For the records below, print the lines from the line with "green cone: 3 -> 2" through the line with "red soap dispenser: 0 -> 1" exactly as written; include both end lines and exclude the rest.
[MATERIAL FOR THIS TASK — start]
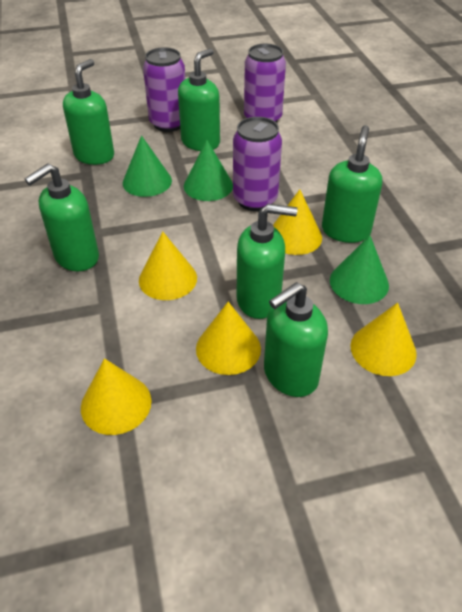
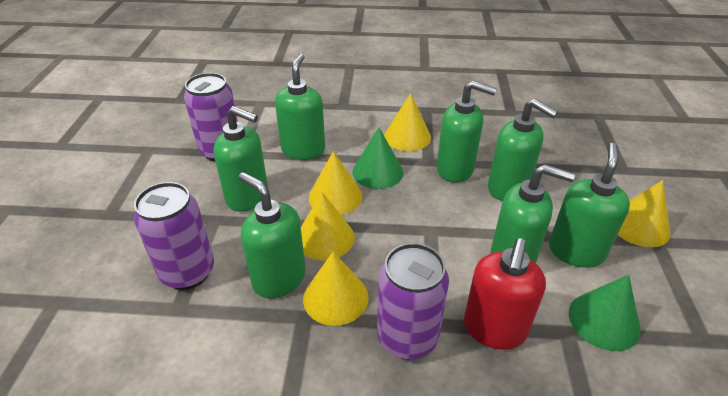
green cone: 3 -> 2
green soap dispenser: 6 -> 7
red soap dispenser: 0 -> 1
[MATERIAL FOR THIS TASK — finish]
[MATERIAL FOR THIS TASK — start]
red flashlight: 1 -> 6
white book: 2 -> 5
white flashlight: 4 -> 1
[MATERIAL FOR THIS TASK — finish]
[MATERIAL FOR THIS TASK — start]
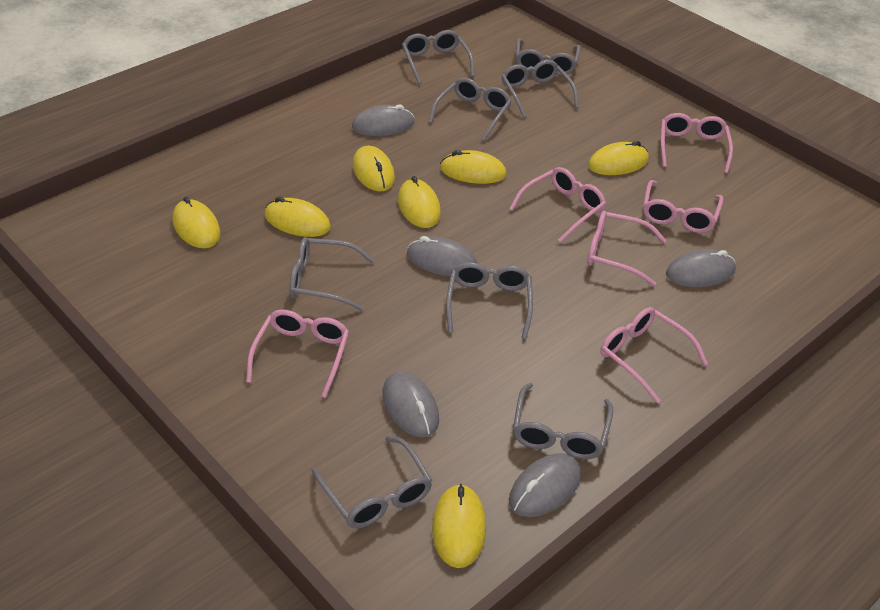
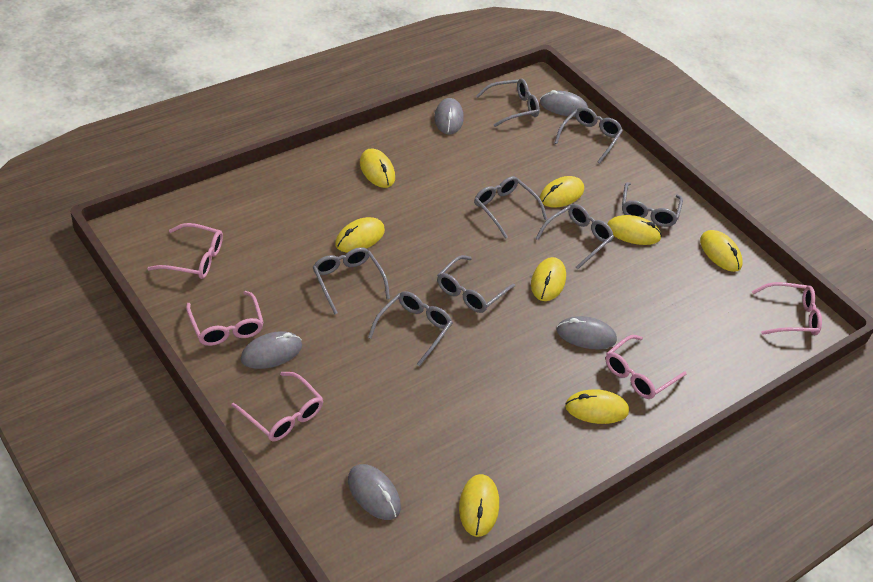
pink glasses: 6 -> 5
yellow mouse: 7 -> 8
[MATERIAL FOR THIS TASK — finish]
→ **SOLUTION TO THIS PROBLEM**
green cone: 3 -> 2
green soap dispenser: 6 -> 7
red soap dispenser: 0 -> 1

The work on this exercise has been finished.